TASK OBJECTIVE = Without the images, repeat every line of the listing exactly.
>>>
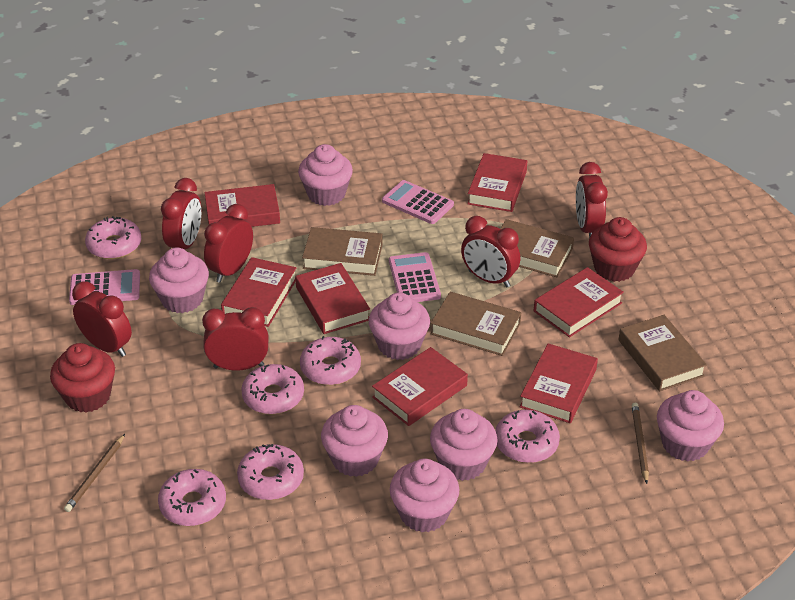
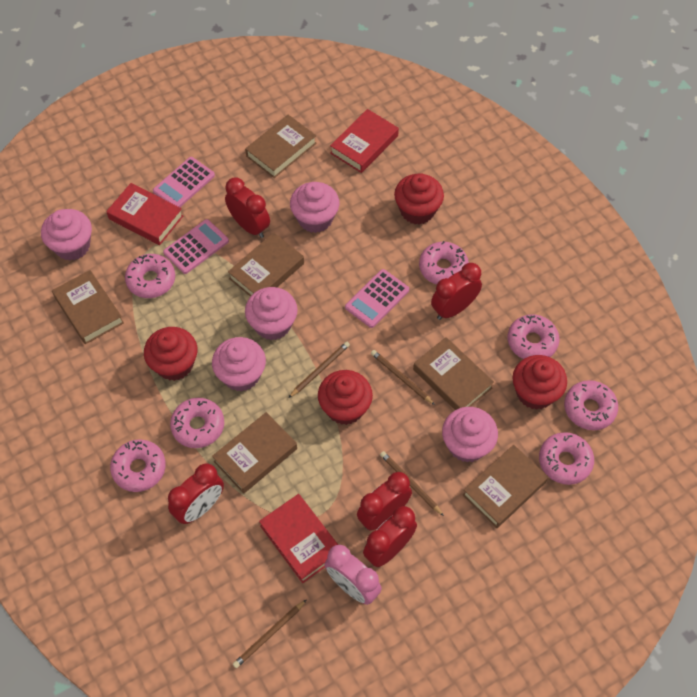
brown book: [302,227,383,276] [430,292,521,356] [500,219,574,277] [618,315,707,391] = 4 -> [52,270,124,344] [212,412,297,494] [228,232,304,296] [245,115,317,178] [413,337,494,410] [463,445,548,528] = 6
brown pencil: [64,434,125,512] [632,403,649,484] = 2 -> [233,599,307,668] [289,342,350,398] [371,350,435,405] [380,451,444,516] = 4
pink clock: none = 0 -> [325,545,382,605] = 1
pink cupcake: [149,248,209,313] [298,144,353,206] [321,405,388,477] [369,292,430,360] [390,458,459,533] [430,409,497,481] [657,390,724,461] = 7 -> [41,209,92,261] [212,337,266,392] [245,287,298,340] [290,182,339,233] [442,407,498,463] = 5
pink donut: [85,216,141,259] [158,469,226,526] [237,444,304,500] [241,364,304,414] [300,336,361,385] [495,410,560,463] = 6 -> [110,440,166,492] [125,254,175,298] [170,398,224,448] [419,241,469,285] [508,314,559,359] [539,432,594,485] [564,380,618,430] = 7
red book: [205,184,280,227] [221,257,296,327] [295,263,370,334] [372,347,468,426] [467,153,527,212] [519,343,598,423] [534,267,624,337] = 7 -> [106,183,183,245] [259,494,338,583] [330,109,399,173] = 3
red clock: [72,281,132,357] [161,178,201,249] [202,307,269,371] [204,204,253,283] [461,216,520,287] [576,162,608,239] = 6 -> [168,463,224,524] [225,178,270,238] [357,472,412,531] [363,506,417,567] [431,263,482,320] = 5
red cupcake: [50,343,115,412] [589,217,647,282] = 2 -> [144,327,198,381] [318,370,373,425] [394,173,444,225] [513,355,567,410] = 4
<<<
YOUR RESPONSE =
brown book: [302,227,383,276] [430,292,521,356] [500,219,574,277] [618,315,707,391] = 4 -> [52,270,124,344] [212,412,297,494] [228,232,304,296] [245,115,317,178] [413,337,494,410] [463,445,548,528] = 6
brown pencil: [64,434,125,512] [632,403,649,484] = 2 -> [233,599,307,668] [289,342,350,398] [371,350,435,405] [380,451,444,516] = 4
pink clock: none = 0 -> [325,545,382,605] = 1
pink cupcake: [149,248,209,313] [298,144,353,206] [321,405,388,477] [369,292,430,360] [390,458,459,533] [430,409,497,481] [657,390,724,461] = 7 -> [41,209,92,261] [212,337,266,392] [245,287,298,340] [290,182,339,233] [442,407,498,463] = 5
pink donut: [85,216,141,259] [158,469,226,526] [237,444,304,500] [241,364,304,414] [300,336,361,385] [495,410,560,463] = 6 -> [110,440,166,492] [125,254,175,298] [170,398,224,448] [419,241,469,285] [508,314,559,359] [539,432,594,485] [564,380,618,430] = 7
red book: [205,184,280,227] [221,257,296,327] [295,263,370,334] [372,347,468,426] [467,153,527,212] [519,343,598,423] [534,267,624,337] = 7 -> [106,183,183,245] [259,494,338,583] [330,109,399,173] = 3
red clock: [72,281,132,357] [161,178,201,249] [202,307,269,371] [204,204,253,283] [461,216,520,287] [576,162,608,239] = 6 -> [168,463,224,524] [225,178,270,238] [357,472,412,531] [363,506,417,567] [431,263,482,320] = 5
red cupcake: [50,343,115,412] [589,217,647,282] = 2 -> [144,327,198,381] [318,370,373,425] [394,173,444,225] [513,355,567,410] = 4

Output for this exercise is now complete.